Collected data:
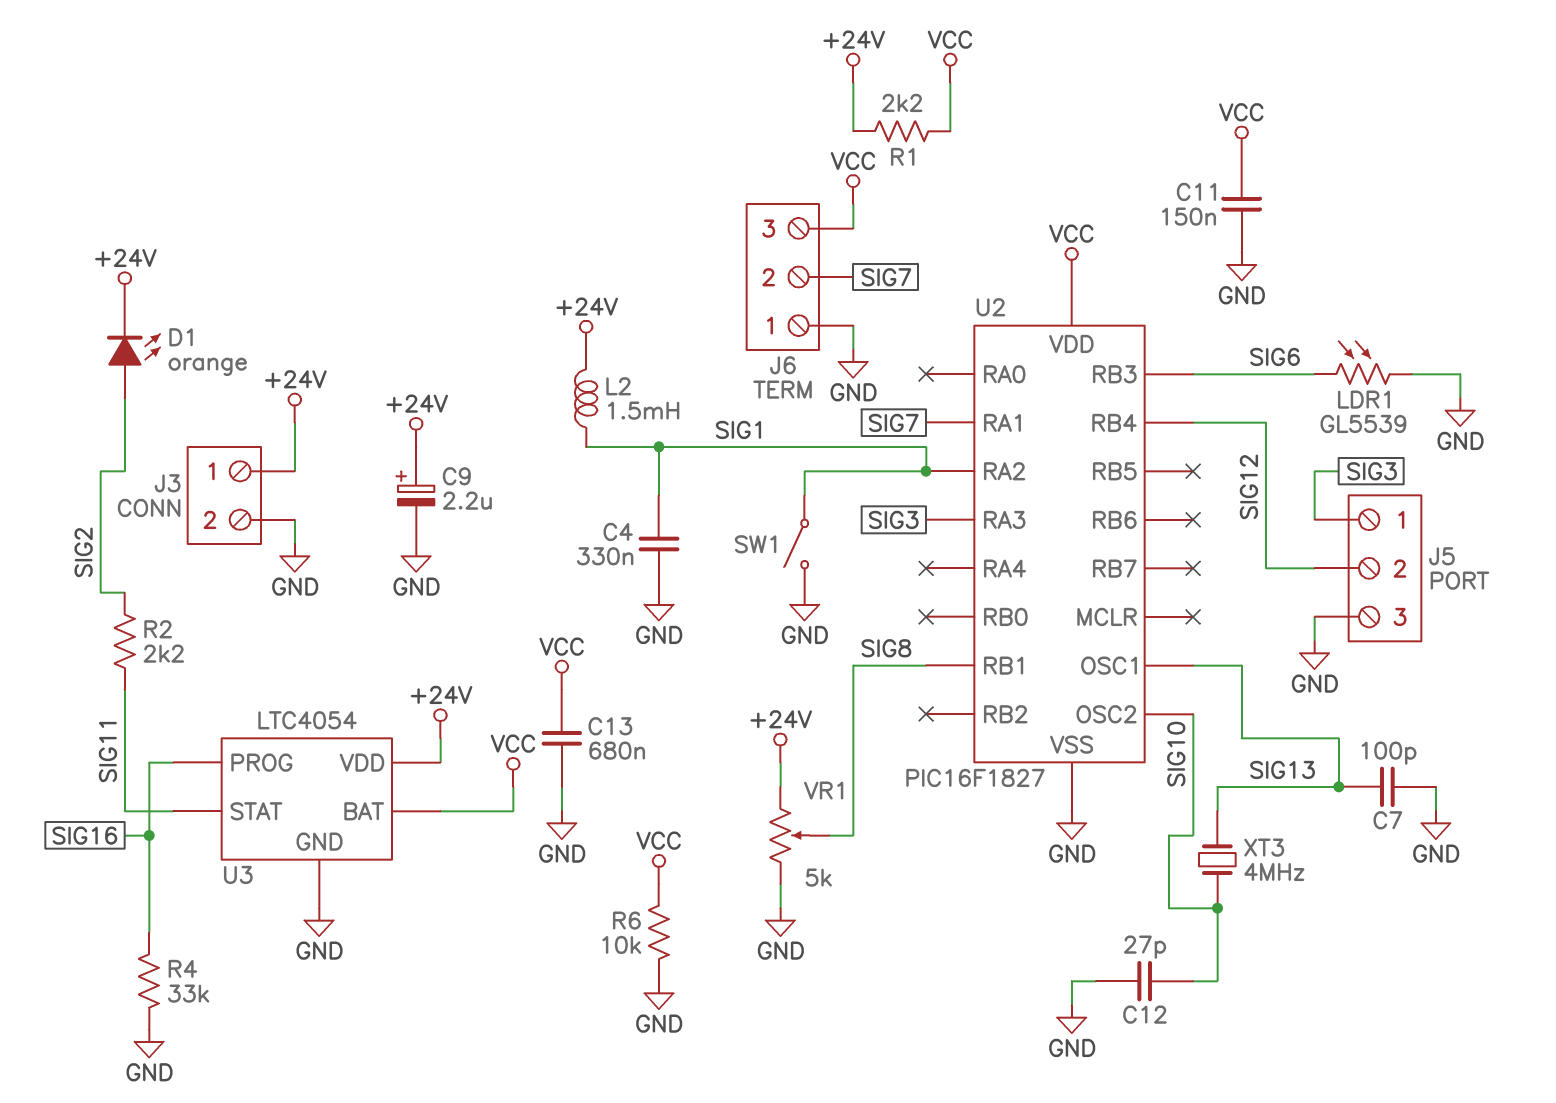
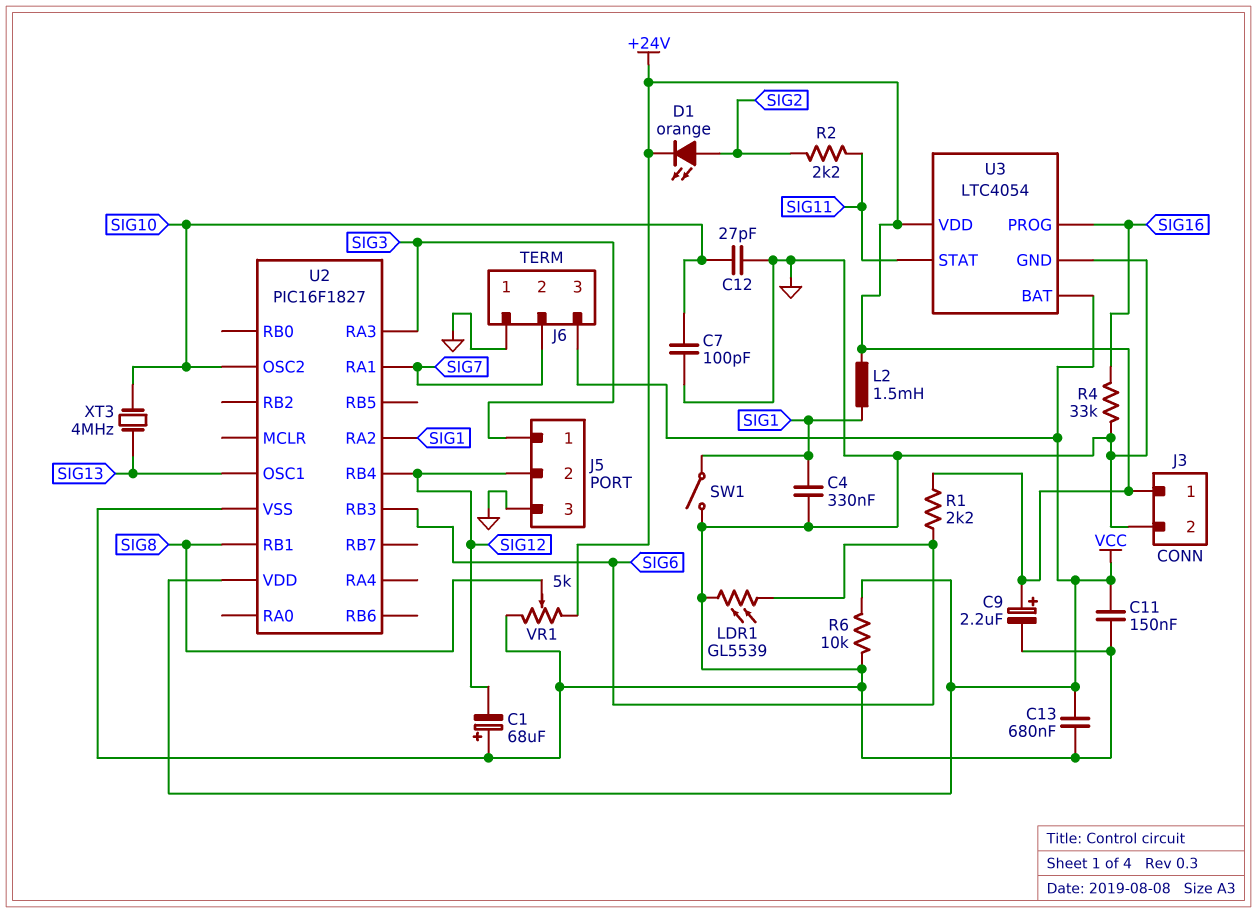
C1: none -> 68uF (plus GND, minus SIG12)
C7: 100pF (GND, SIG13) -> 100pF (GND, SIG10)
R1: 2.2k (+24V, VCC) -> 2.2k (+24V, SIG6)

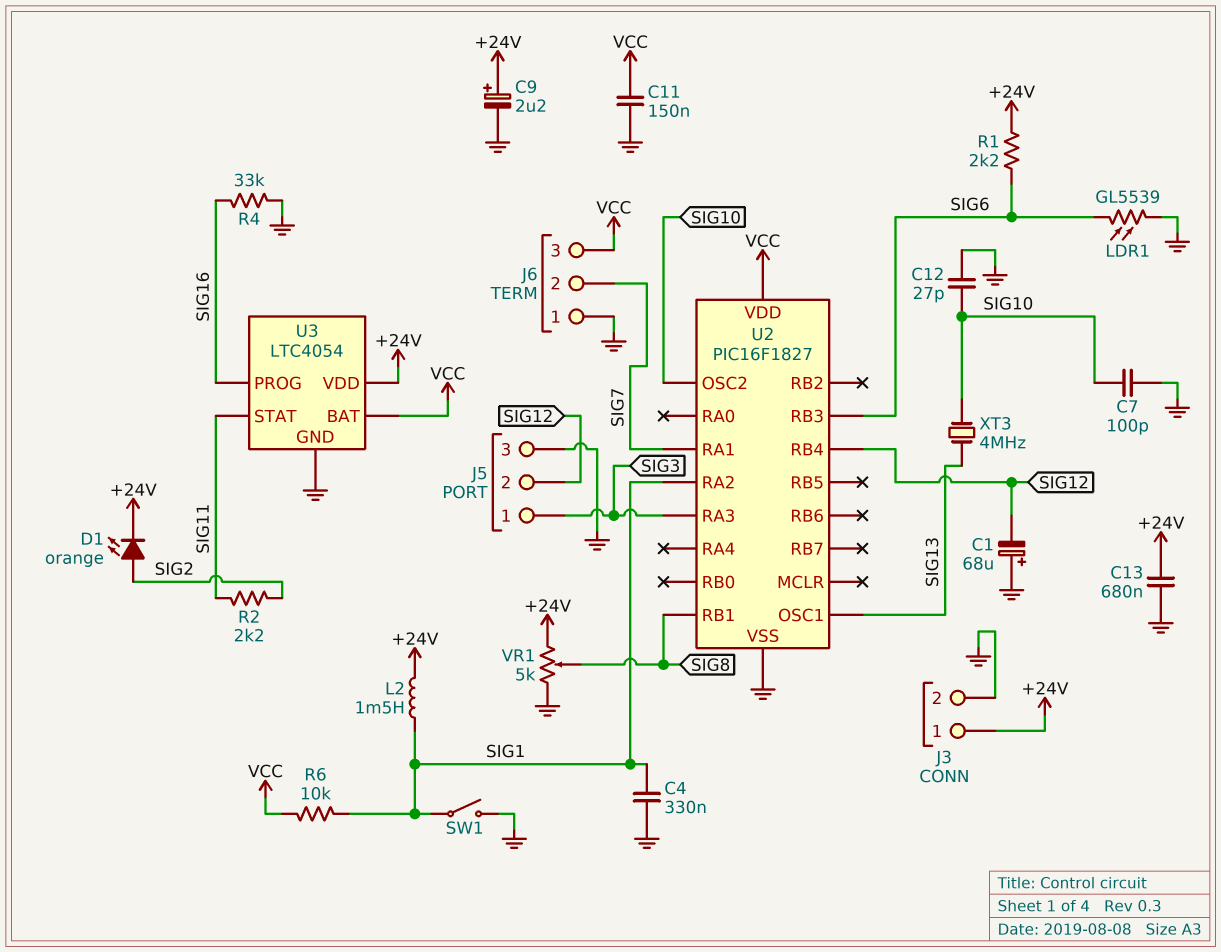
C13: 680nF (GND, VCC) -> 680nF (+24V, GND)
R6: 10k (GND, VCC) -> 10k (SIG1, VCC)

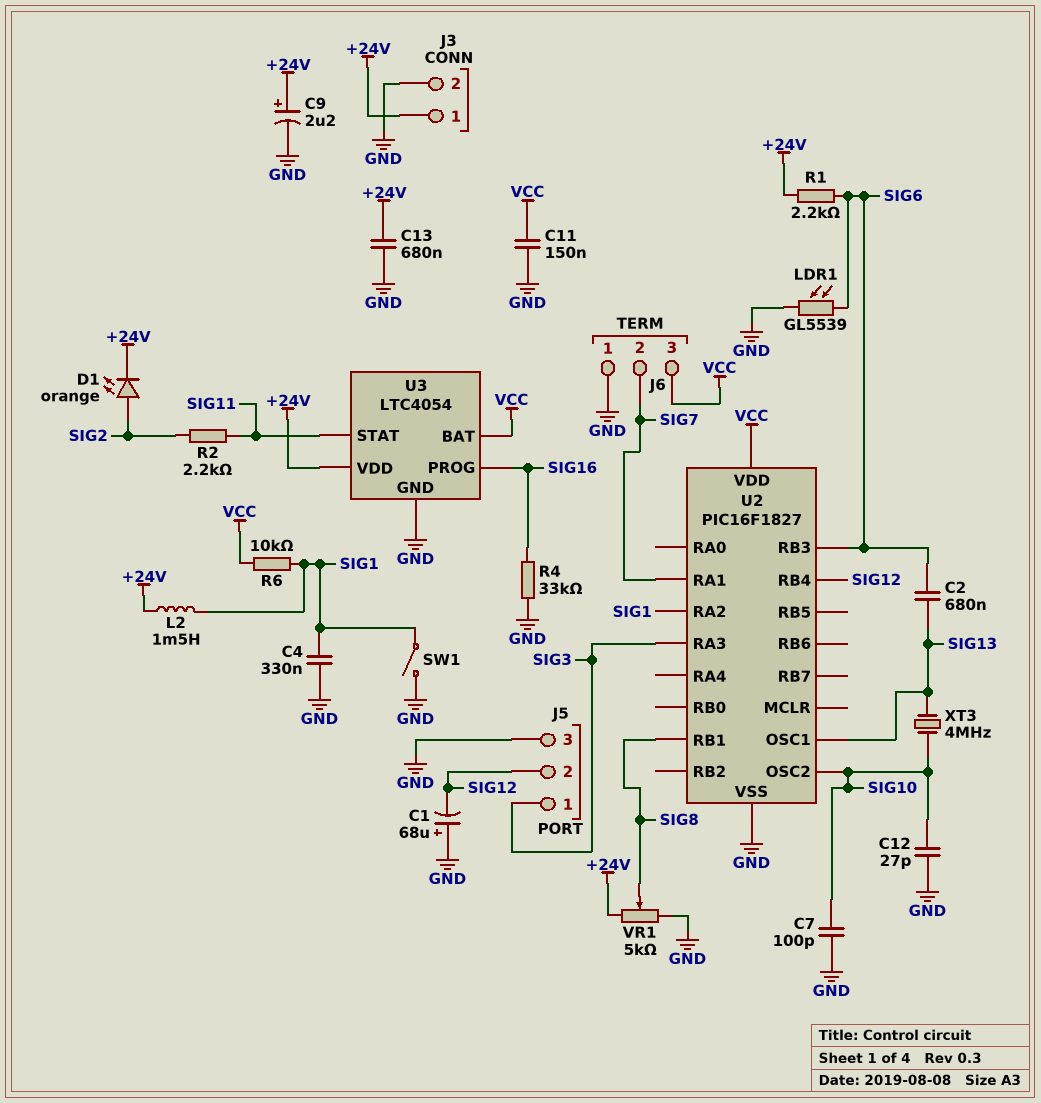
C2: none -> 680nF (SIG6, SIG13)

To do:
Would you filter the records and copy each line that contains the word "none"?

Solution for this task:
C1: none -> 68uF (plus GND, minus SIG12)
C2: none -> 680nF (SIG6, SIG13)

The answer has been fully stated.